**Data for review:**
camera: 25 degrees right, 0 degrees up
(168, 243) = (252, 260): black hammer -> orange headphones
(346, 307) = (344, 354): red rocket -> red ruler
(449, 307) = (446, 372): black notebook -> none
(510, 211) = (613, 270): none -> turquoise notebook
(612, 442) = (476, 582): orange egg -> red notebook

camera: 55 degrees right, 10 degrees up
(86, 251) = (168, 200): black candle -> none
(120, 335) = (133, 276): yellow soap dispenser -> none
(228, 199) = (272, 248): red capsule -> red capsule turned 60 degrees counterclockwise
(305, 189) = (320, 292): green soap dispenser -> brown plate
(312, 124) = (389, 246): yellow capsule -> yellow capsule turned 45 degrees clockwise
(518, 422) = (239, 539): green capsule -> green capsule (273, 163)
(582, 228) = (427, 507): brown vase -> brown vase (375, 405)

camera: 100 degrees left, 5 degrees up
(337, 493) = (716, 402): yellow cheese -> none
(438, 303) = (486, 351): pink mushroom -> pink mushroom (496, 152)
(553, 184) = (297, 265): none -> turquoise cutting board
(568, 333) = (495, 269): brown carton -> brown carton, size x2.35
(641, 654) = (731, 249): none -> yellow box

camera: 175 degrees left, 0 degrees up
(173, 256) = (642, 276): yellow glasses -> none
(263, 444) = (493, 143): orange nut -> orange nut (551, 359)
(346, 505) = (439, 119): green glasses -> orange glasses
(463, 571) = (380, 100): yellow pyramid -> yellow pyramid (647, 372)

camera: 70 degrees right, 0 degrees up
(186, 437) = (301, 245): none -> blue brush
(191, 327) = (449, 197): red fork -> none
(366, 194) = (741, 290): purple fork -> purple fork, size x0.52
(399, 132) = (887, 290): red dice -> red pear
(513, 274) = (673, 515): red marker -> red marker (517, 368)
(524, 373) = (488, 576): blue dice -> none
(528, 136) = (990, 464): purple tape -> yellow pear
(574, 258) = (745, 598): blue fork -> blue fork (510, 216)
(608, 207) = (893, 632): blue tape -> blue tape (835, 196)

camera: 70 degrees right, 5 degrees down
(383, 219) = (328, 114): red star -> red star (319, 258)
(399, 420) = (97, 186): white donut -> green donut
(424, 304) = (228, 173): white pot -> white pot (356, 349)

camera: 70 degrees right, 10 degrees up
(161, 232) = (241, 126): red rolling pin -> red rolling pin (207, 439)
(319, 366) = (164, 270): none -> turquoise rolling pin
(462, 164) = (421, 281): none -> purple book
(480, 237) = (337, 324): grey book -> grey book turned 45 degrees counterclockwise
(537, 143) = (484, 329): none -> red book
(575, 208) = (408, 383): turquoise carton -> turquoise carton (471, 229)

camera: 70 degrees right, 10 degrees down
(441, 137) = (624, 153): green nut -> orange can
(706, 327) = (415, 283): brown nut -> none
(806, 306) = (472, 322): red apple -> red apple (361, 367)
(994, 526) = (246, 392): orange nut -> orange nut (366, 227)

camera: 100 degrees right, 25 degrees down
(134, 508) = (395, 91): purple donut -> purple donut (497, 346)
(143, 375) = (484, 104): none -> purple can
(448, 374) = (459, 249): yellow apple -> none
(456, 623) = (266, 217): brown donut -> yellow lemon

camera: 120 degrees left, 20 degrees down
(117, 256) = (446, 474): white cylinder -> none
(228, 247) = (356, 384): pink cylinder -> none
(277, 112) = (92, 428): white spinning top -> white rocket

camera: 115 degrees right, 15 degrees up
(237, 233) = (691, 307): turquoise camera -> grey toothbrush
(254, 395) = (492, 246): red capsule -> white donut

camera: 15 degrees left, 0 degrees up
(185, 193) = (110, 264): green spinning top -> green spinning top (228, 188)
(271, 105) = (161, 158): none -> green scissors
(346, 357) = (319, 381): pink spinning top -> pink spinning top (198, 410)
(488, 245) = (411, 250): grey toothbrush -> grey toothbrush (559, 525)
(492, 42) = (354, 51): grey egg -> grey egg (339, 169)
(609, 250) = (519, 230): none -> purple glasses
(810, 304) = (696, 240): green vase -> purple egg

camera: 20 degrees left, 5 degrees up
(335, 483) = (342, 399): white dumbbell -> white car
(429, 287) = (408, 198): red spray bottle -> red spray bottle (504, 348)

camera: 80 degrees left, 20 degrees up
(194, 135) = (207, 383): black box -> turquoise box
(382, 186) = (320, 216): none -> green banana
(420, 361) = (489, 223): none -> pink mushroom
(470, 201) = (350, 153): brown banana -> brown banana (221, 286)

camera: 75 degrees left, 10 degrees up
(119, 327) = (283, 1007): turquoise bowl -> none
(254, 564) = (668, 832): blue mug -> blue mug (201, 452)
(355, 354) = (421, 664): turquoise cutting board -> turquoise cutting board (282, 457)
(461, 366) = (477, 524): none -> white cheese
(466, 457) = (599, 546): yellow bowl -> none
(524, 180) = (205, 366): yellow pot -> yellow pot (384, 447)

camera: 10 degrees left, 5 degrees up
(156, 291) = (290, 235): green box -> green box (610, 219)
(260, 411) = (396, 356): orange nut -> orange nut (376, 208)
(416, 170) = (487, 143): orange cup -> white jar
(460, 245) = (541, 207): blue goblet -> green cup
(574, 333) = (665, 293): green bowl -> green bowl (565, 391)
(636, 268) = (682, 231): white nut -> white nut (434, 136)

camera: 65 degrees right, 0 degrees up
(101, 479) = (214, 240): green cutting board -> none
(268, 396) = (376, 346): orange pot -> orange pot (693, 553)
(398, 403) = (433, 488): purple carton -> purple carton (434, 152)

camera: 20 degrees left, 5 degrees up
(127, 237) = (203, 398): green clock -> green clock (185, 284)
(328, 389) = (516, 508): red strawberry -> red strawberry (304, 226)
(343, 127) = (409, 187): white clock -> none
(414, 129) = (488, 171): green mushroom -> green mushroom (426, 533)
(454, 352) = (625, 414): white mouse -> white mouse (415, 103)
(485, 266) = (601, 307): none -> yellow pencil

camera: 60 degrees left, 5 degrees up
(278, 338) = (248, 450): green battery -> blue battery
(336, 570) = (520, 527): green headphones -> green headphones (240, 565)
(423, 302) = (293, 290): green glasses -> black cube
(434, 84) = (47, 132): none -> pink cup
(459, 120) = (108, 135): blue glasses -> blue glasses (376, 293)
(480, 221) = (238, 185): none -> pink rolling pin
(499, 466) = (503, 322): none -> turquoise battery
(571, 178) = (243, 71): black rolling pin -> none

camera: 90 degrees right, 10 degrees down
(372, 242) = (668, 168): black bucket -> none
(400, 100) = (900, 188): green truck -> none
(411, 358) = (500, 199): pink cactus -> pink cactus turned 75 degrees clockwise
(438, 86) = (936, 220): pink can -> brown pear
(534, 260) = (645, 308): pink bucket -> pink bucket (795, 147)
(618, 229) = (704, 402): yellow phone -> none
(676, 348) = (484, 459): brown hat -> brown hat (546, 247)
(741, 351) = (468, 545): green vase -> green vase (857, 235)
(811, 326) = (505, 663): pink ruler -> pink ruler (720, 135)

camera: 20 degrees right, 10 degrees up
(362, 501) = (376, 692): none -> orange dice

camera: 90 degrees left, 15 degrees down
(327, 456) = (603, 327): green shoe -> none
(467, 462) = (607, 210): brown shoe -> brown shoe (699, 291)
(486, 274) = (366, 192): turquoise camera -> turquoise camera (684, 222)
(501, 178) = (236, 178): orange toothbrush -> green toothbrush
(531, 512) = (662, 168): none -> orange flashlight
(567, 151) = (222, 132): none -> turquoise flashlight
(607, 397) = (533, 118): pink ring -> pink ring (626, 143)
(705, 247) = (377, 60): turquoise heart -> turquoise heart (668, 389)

**What you are asked to do:** Look for the word "pear" in the data, then return every line that contains it.

**Reply to the exercise:**
(399, 132) = (887, 290): red dice -> red pear
(528, 136) = (990, 464): purple tape -> yellow pear
(438, 86) = (936, 220): pink can -> brown pear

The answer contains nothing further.